:: Brief ::
Give all of the records again precisely, excluding whatever pictures they contain.

:: Input material ::

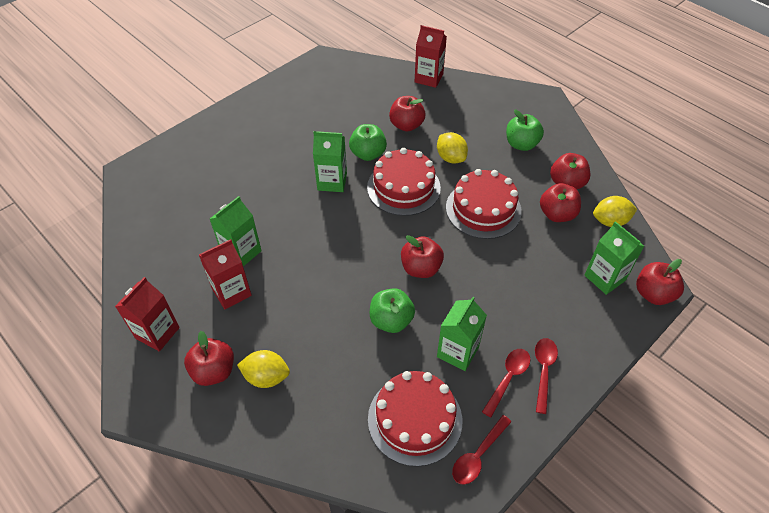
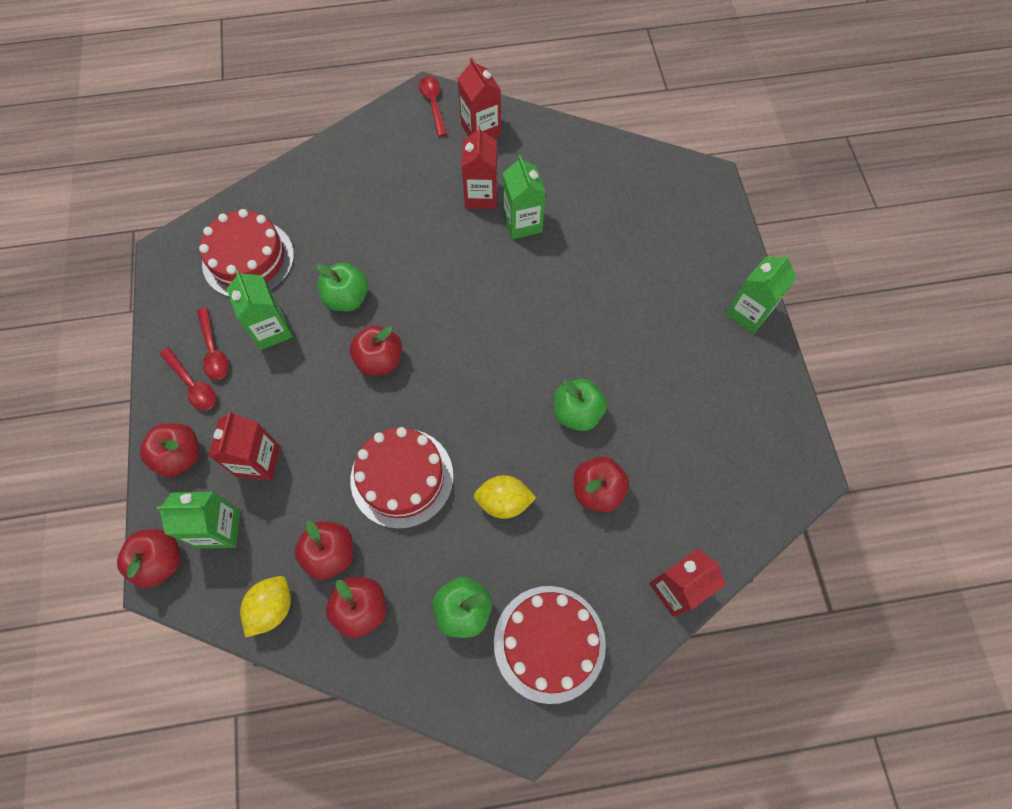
camera: 125 degrees right, 15 degrees up
(214, 371) = (411, 151): red apple -> red apple (180, 456)
(266, 377) = (375, 181): yellow lemon -> none
(332, 182) = (559, 350): green carton -> green carton (748, 313)
(403, 187) = (496, 416): red cake -> red cake (549, 643)
(478, 455) = (182, 283): red spoon -> red spoon (433, 104)
(548, 288) = (258, 461): none -> red carton

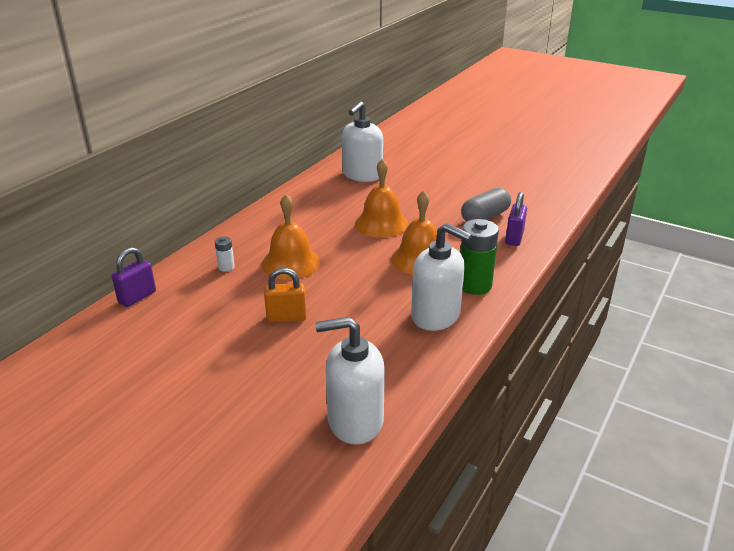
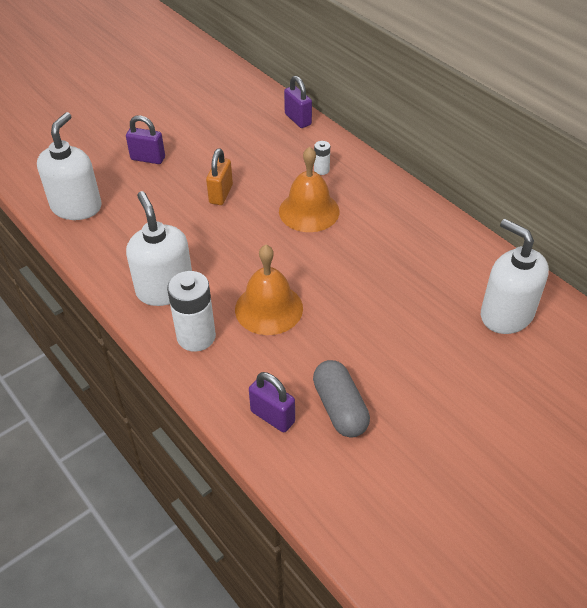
camera: 110 degrees right, 15 degrees up
(240, 390) = (148, 158): none -> purple padlock
(381, 224) = (362, 298): orange bell -> none
(436, 316) = (165, 289): white soap dispenser -> white soap dispenser turned 105 degrees clockwise
(474, 285) = (196, 336): green battery -> white battery

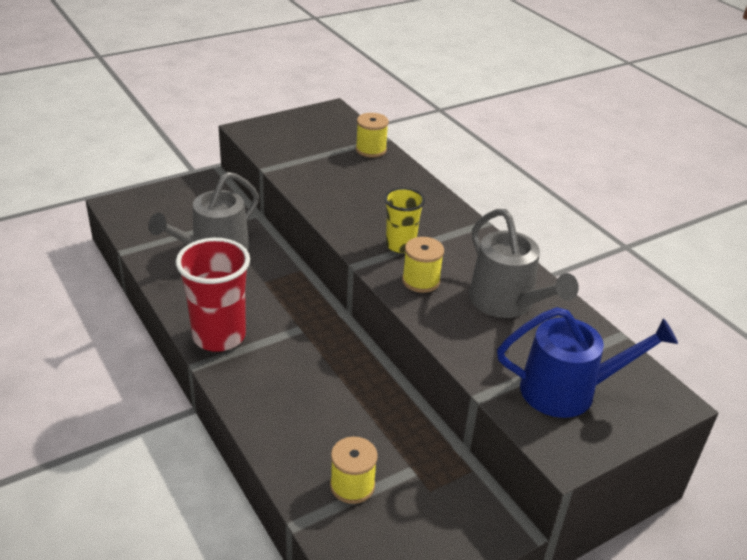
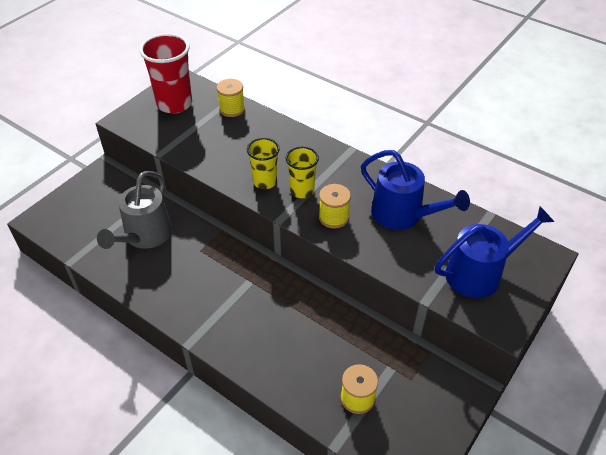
camera: 20 degrees left, 10 degrees up
(219, 336) = (192, 311): red cup -> red cup (174, 104)
(363, 225) = (265, 182): none -> yellow cup
(506, 302) = (402, 214): grey watering can -> blue watering can

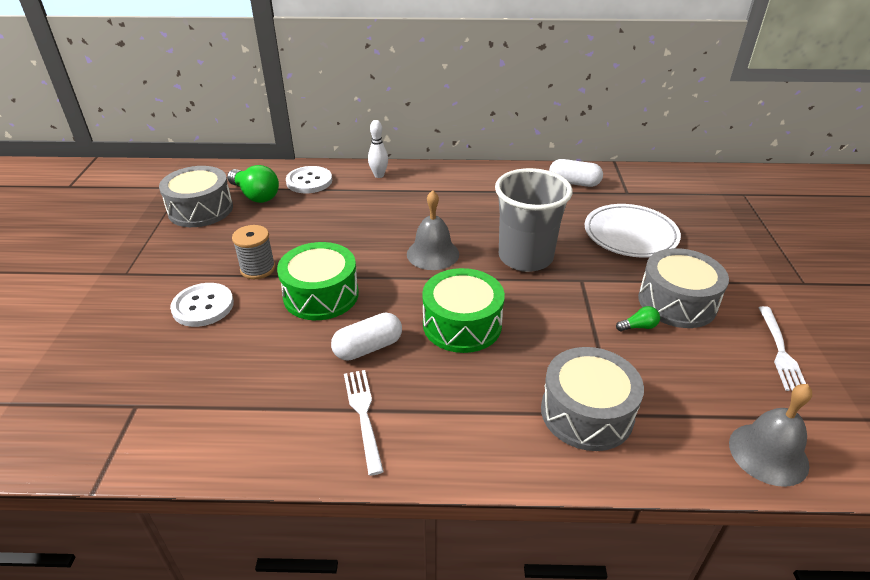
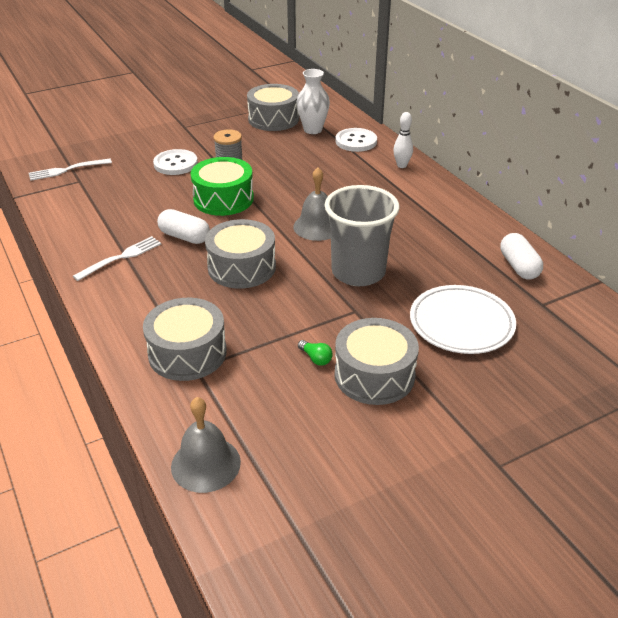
camera: 60 degrees right, 0 degrees up
(255, 195) = (313, 130): green light bulb -> white vase
(462, 324) = (241, 267): green drum -> grey drum
(780, 351) = (355, 458): white fork -> white fork (67, 170)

:: Task answer ::
camera: 125 degrees right, 15 degrees up
(214, 371) = (411, 151): red apple -> red apple (180, 456)
(266, 377) = (375, 181): yellow lemon -> none
(332, 182) = (559, 350): green carton -> green carton (748, 313)
(403, 187) = (496, 416): red cake -> red cake (549, 643)
(478, 455) = (182, 283): red spoon -> red spoon (433, 104)
(548, 288) = (258, 461): none -> red carton

camera: 110 degrees right, 15 degrees up
(240, 390) = (148, 158): none -> purple padlock
(381, 224) = (362, 298): orange bell -> none
(436, 316) = (165, 289): white soap dispenser -> white soap dispenser turned 105 degrees clockwise
(474, 285) = (196, 336): green battery -> white battery

camera: 20 degrees left, 10 degrees up
(219, 336) = (192, 311): red cup -> red cup (174, 104)
(363, 225) = (265, 182): none -> yellow cup
(506, 302) = (402, 214): grey watering can -> blue watering can

camera: 60 degrees right, 0 degrees up
(255, 195) = (313, 130): green light bulb -> white vase
(462, 324) = (241, 267): green drum -> grey drum
(780, 351) = (355, 458): white fork -> white fork (67, 170)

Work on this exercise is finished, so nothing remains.